▶ **Problem details**: "SCALE" is the word to look for; copy each line of the listing where it occurs.

▶ **Records for this task**:
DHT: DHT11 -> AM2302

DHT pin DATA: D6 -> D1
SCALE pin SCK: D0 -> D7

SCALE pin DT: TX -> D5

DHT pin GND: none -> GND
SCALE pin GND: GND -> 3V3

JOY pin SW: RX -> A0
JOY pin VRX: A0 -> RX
--
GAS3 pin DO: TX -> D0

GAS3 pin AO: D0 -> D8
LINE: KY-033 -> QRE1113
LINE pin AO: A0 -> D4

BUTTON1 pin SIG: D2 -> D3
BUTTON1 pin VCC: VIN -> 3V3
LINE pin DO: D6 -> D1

▶ **Result of the task**:
SCALE pin SCK: D0 -> D7
SCALE pin DT: TX -> D5
SCALE pin GND: GND -> 3V3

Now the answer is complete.